*** Opening of MATERIAL FOR THIS EXERCISE ***

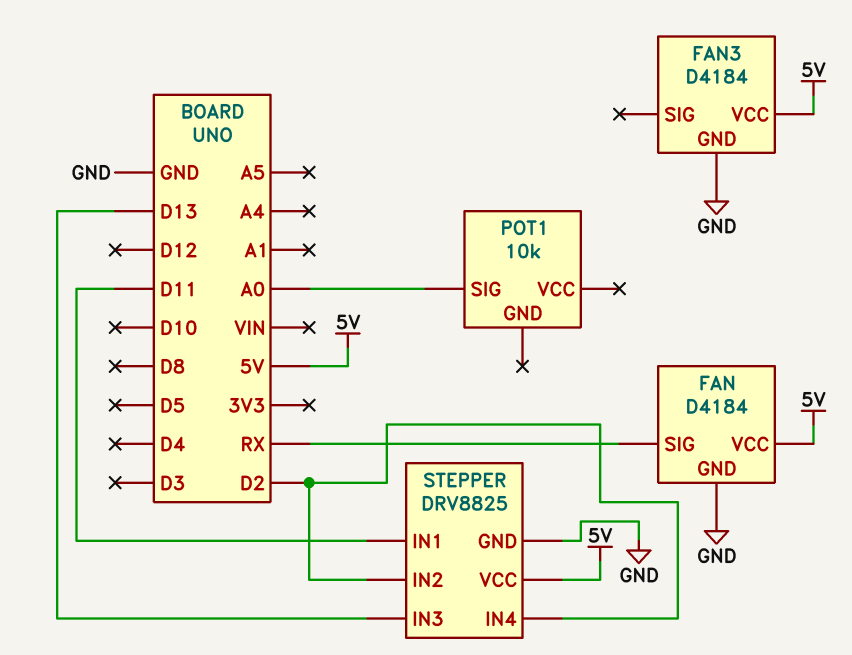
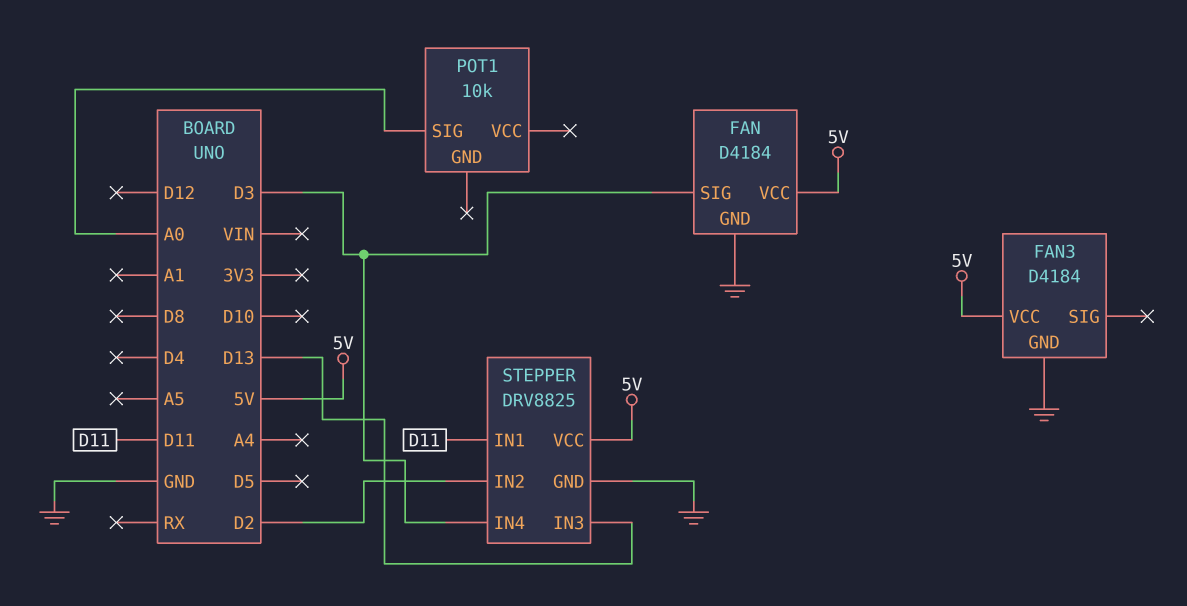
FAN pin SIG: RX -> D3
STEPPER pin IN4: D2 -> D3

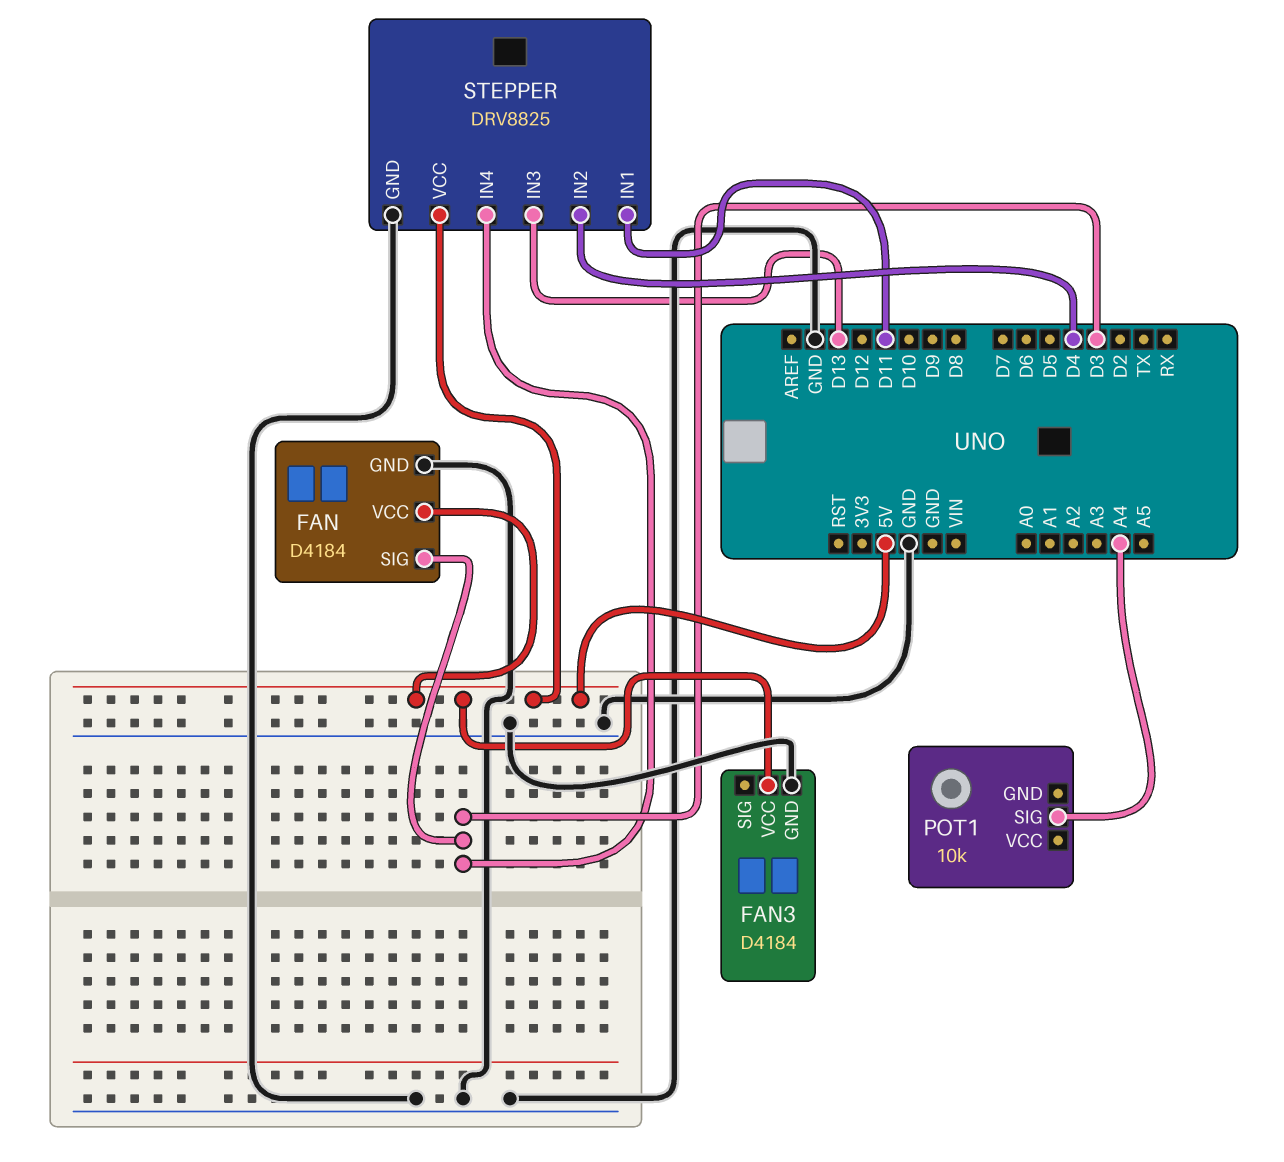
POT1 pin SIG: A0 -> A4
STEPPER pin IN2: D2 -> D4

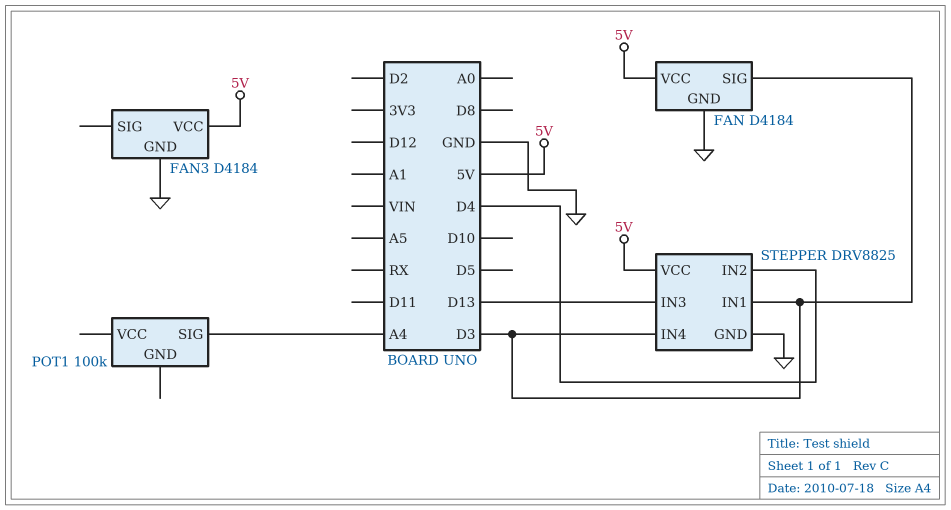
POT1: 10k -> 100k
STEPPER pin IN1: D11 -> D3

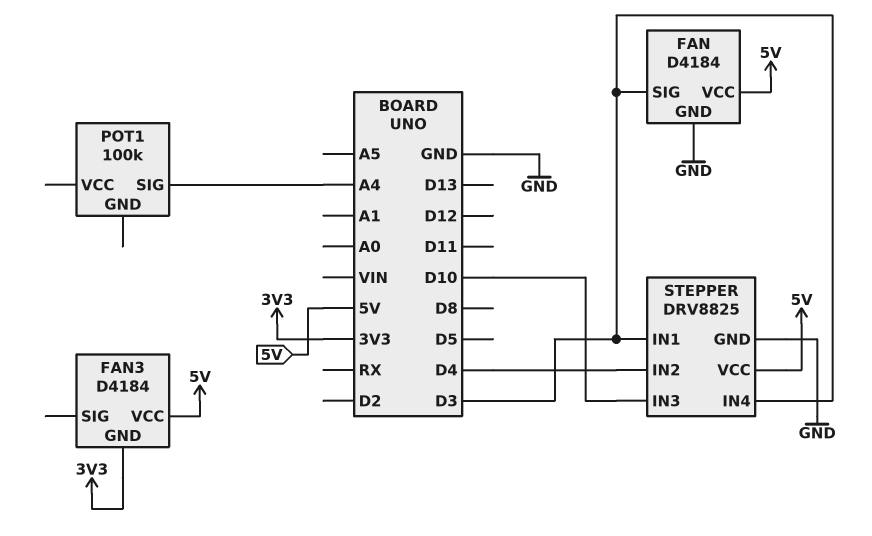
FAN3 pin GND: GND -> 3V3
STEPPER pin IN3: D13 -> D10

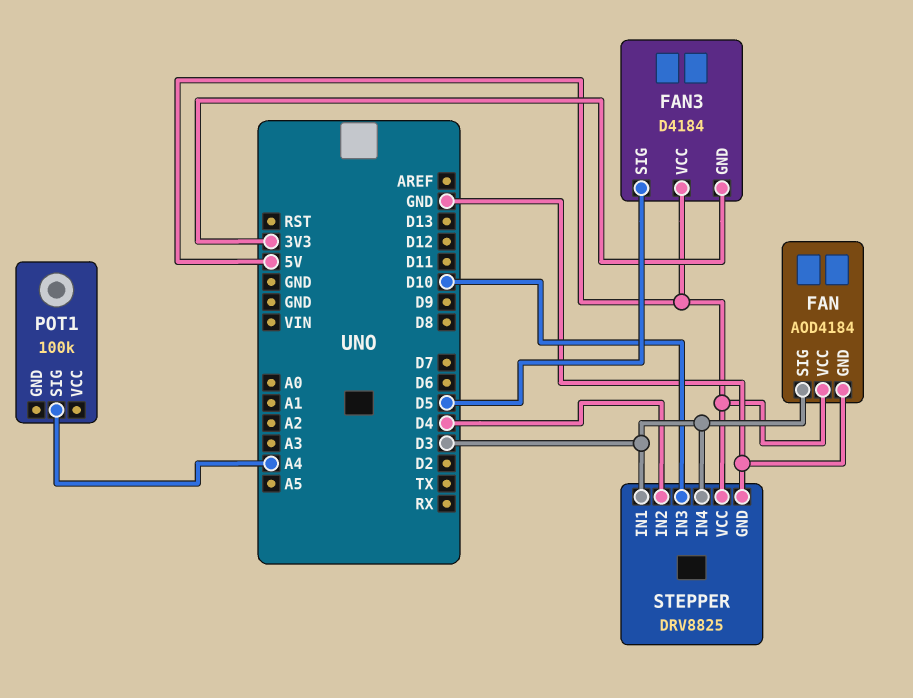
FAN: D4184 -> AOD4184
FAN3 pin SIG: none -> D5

*** Close of MATERIAL FOR THIS EXERCISE ***

- _WHAT TO DO_:
Reproduce nothing but the lines that run from the line containing "POT1: 10k -> 100k" through the last line of the records, inclusive. Omit the pictures.

- _EXERCISE ANSWER_:
POT1: 10k -> 100k
STEPPER pin IN1: D11 -> D3

FAN3 pin GND: GND -> 3V3
STEPPER pin IN3: D13 -> D10

FAN: D4184 -> AOD4184
FAN3 pin SIG: none -> D5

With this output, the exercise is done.